- [Entries provided]
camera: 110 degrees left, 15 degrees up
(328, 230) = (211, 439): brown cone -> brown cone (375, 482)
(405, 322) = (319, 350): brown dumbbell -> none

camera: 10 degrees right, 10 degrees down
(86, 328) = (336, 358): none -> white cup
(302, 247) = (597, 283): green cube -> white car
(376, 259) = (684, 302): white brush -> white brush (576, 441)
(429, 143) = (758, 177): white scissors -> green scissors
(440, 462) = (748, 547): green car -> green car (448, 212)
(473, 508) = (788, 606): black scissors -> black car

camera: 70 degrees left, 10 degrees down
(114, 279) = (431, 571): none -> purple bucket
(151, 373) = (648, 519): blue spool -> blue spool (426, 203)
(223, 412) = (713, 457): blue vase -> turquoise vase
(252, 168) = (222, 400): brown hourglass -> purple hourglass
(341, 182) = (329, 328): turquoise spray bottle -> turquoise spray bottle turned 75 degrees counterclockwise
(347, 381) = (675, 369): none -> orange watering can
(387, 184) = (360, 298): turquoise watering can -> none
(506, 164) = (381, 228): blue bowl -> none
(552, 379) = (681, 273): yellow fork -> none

* * *

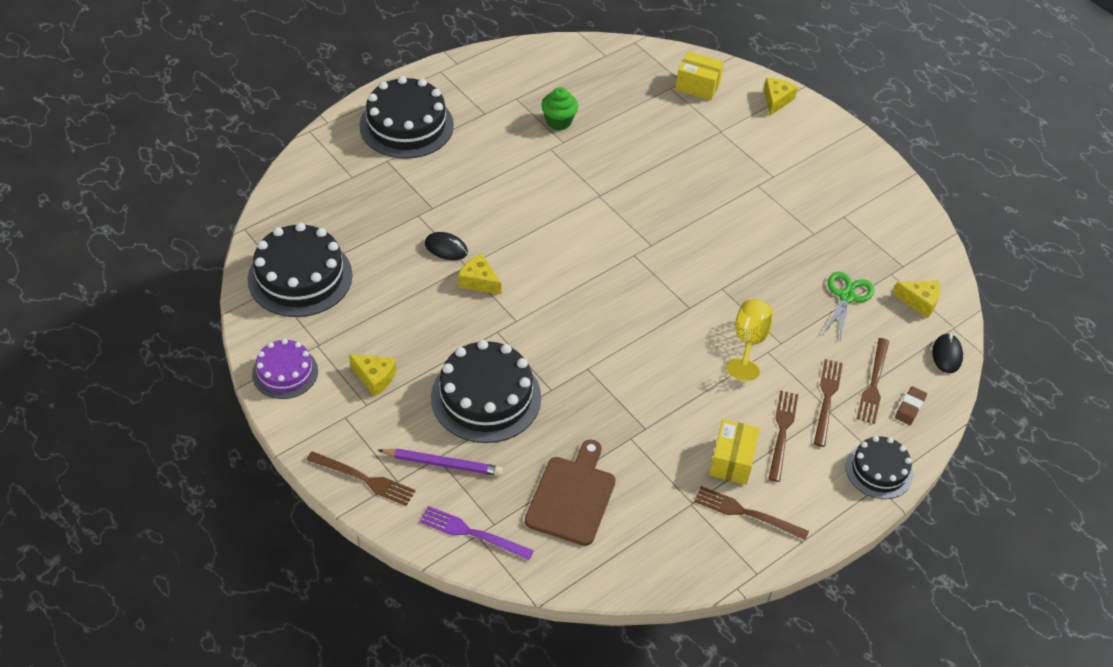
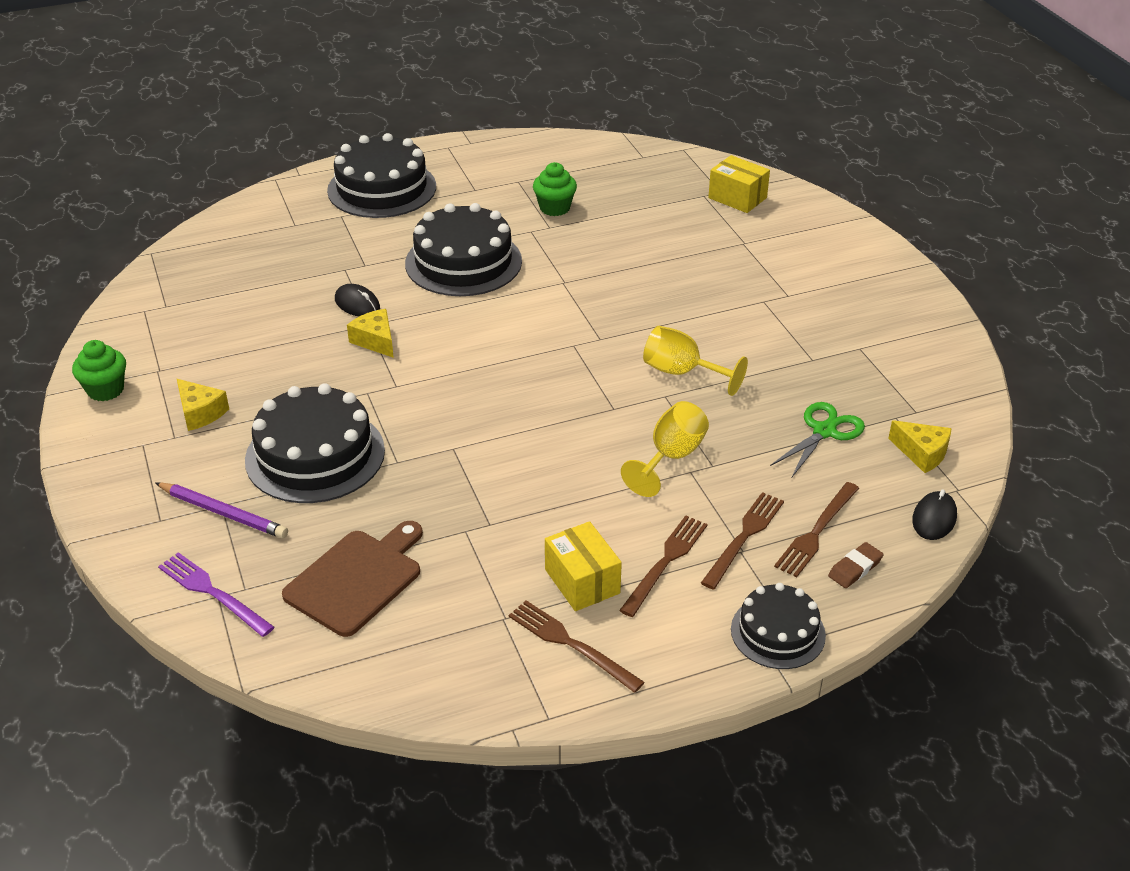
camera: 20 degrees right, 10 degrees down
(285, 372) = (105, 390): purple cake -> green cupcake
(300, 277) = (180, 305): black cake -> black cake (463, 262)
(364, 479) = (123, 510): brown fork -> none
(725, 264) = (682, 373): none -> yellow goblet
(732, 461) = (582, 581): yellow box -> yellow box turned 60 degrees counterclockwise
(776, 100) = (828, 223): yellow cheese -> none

- [About this exercise] Reproduce the lines above, beginning at the line with "camera: 110 degrees left, 15 degrees up" and stopping after the line with "(86, 328) = (336, 358): none -> white cup", exactly as they are.

- [Exercise response]
camera: 110 degrees left, 15 degrees up
(328, 230) = (211, 439): brown cone -> brown cone (375, 482)
(405, 322) = (319, 350): brown dumbbell -> none

camera: 10 degrees right, 10 degrees down
(86, 328) = (336, 358): none -> white cup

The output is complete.